◆ WHAT YOU ARE ASKED TO DO ◆
Apart from the images, output the data below exactly.

◆ DATA EXTRACTS ◆
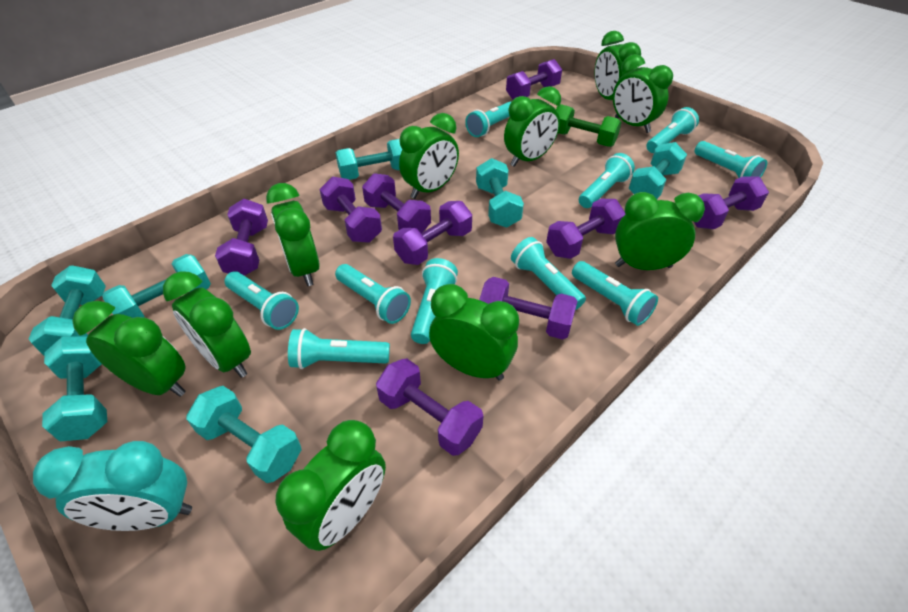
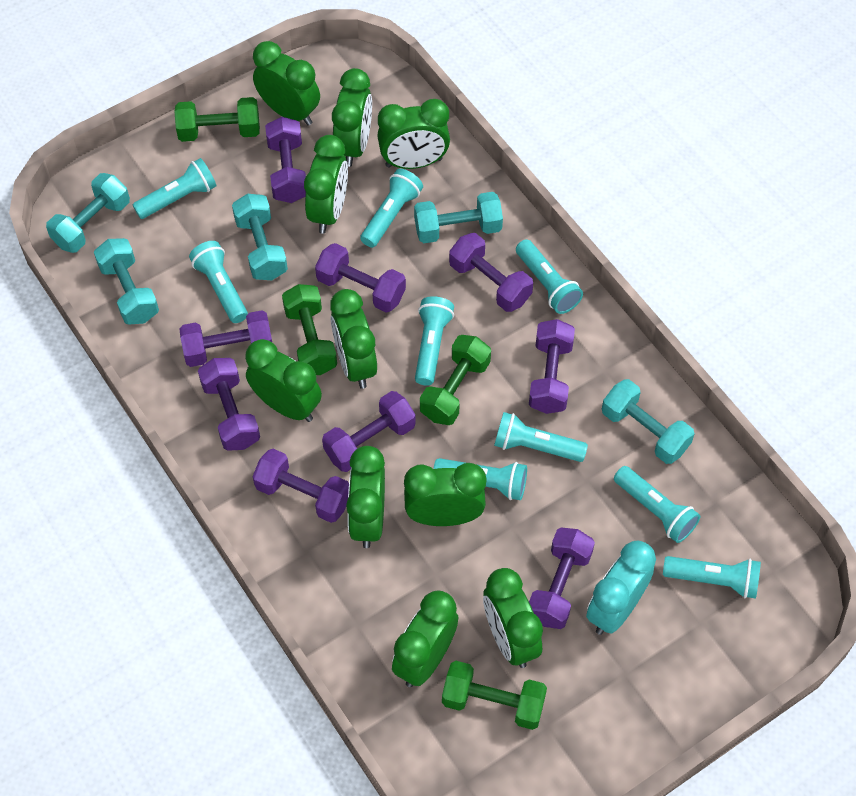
green dumbbell: 1 -> 4
turquoise dumbbell: 7 -> 5
turquoise flashlight: 10 -> 9

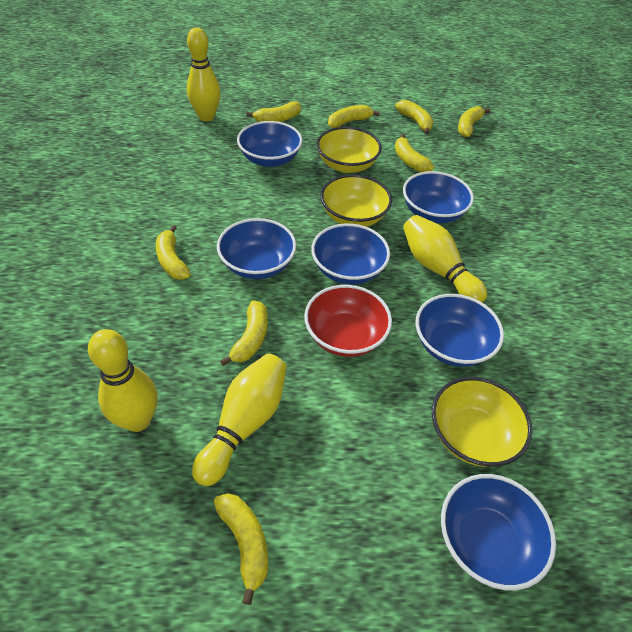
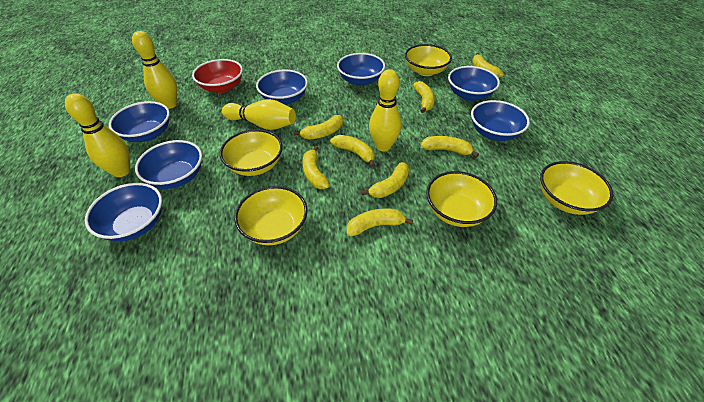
blue bowl: 6 -> 7
yellow bowl: 3 -> 5

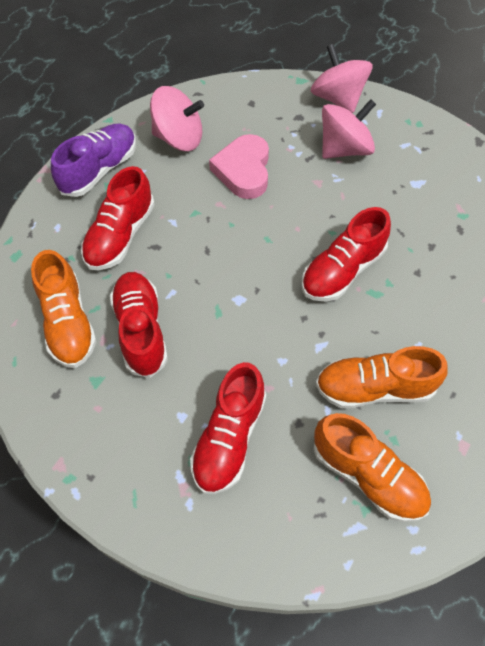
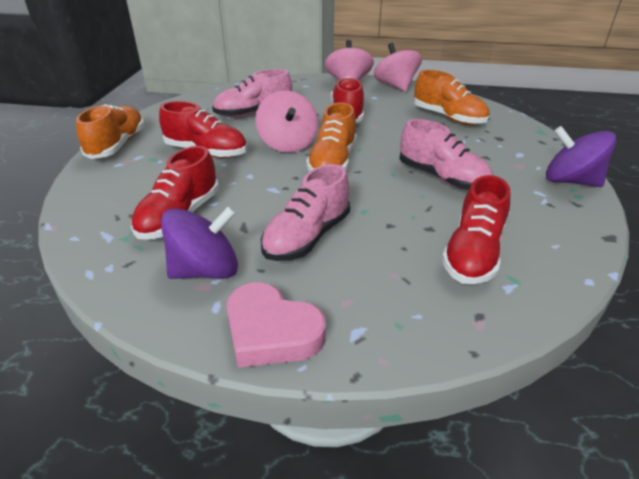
pink shoe: 0 -> 3
purple shoe: 1 -> 0
purple spinning top: 0 -> 2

◆ SOLVED EXERCISE ◆
green dumbbell: 1 -> 4
turquoise dumbbell: 7 -> 5
turquoise flashlight: 10 -> 9

blue bowl: 6 -> 7
yellow bowl: 3 -> 5

pink shoe: 0 -> 3
purple shoe: 1 -> 0
purple spinning top: 0 -> 2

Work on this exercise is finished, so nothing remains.